→ **Information provided**:
++++
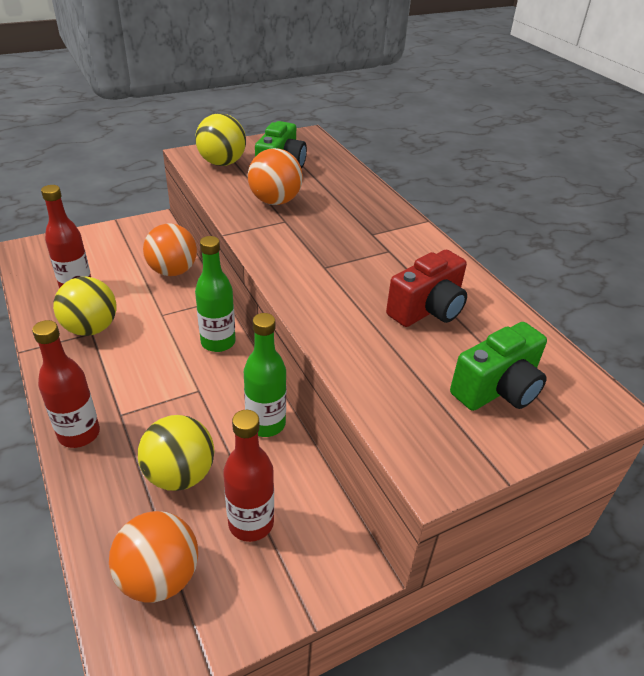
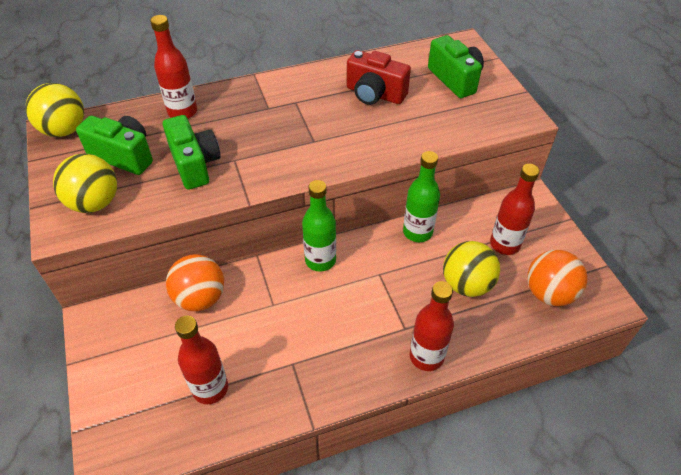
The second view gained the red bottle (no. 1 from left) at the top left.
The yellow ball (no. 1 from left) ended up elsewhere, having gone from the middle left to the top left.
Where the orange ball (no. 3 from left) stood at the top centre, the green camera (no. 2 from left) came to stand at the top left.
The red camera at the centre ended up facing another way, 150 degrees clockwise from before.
++++
→ **What to do**: Where a picture appears in the data, omit it; restate the rest word for word.

→ **Written solution**:
The second view gained the red bottle (no. 1 from left) at the top left.
The yellow ball (no. 1 from left) ended up elsewhere, having gone from the middle left to the top left.
Where the orange ball (no. 3 from left) stood at the top centre, the green camera (no. 2 from left) came to stand at the top left.
The red camera at the centre ended up facing another way, 150 degrees clockwise from before.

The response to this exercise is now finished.